● **Data**:
━━━

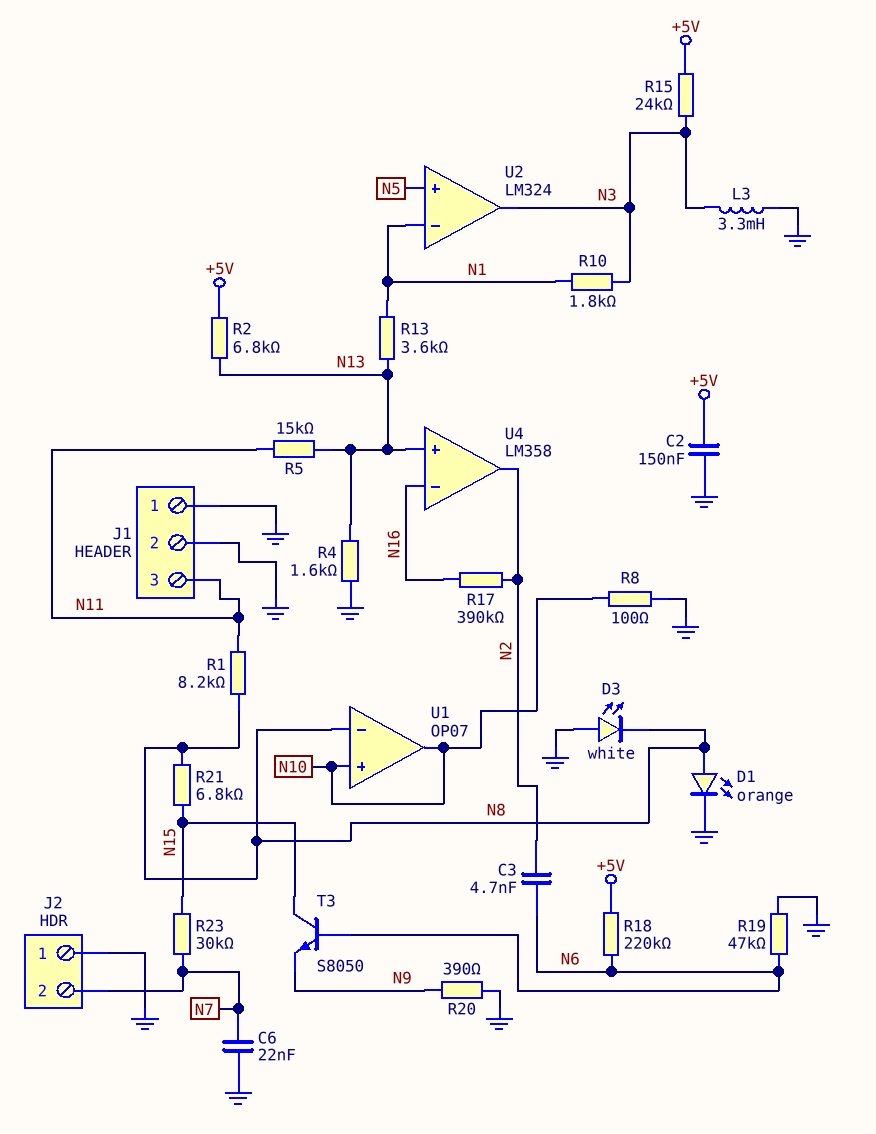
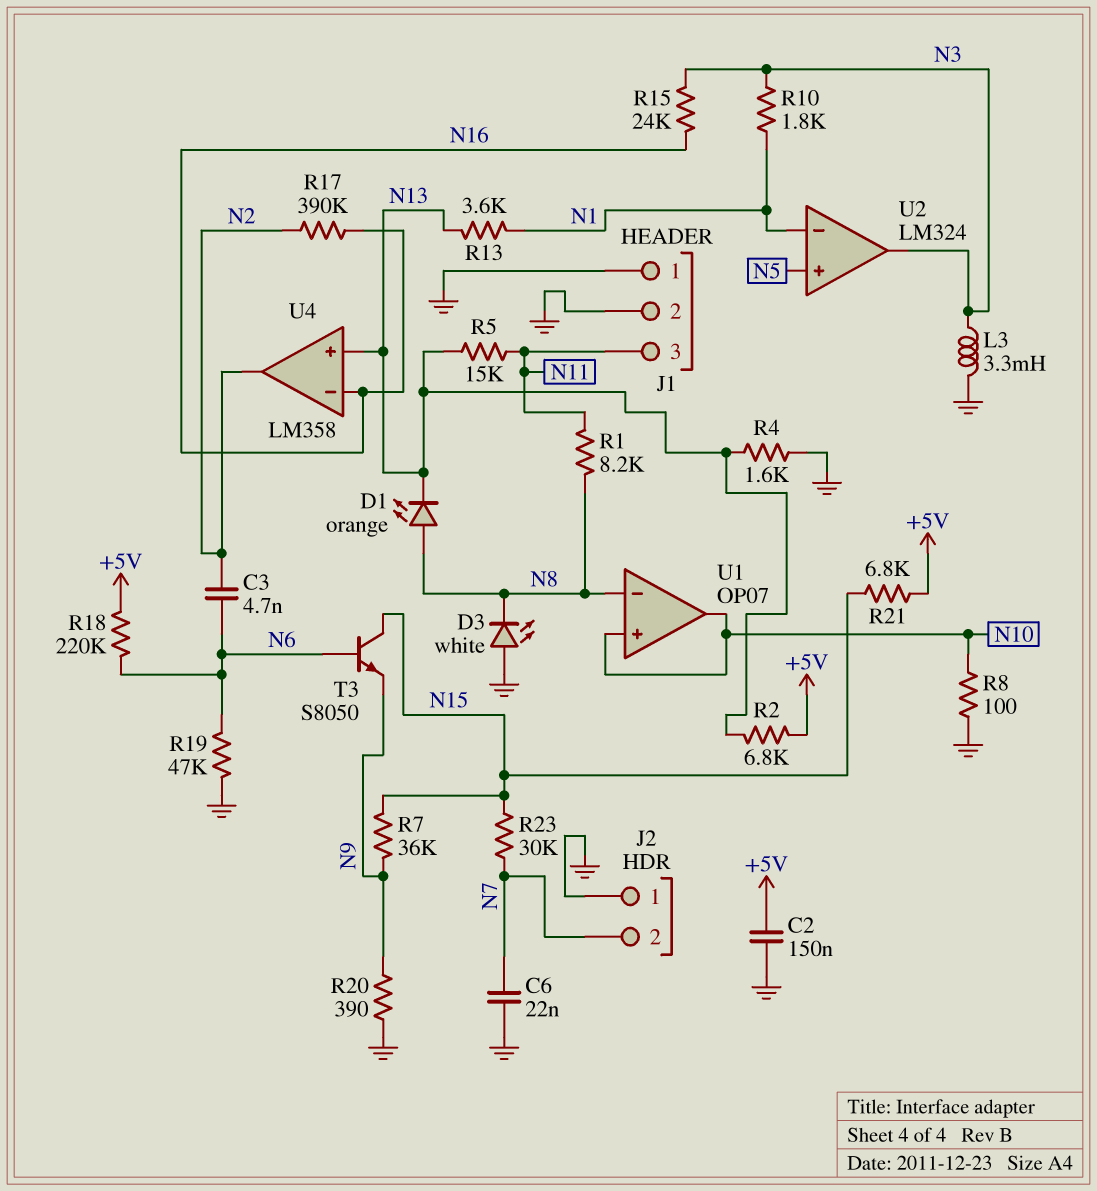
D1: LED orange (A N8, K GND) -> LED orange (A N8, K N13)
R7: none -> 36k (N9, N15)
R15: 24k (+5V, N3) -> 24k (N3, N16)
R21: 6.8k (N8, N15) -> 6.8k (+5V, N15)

━━━

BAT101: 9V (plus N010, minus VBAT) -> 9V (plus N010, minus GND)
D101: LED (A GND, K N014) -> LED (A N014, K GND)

━━━

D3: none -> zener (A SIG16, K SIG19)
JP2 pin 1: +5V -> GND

━━━

● **Work order**:
How many lines of these records include the word "none"? Only the number should be written.

● **Response for this exercise**:
2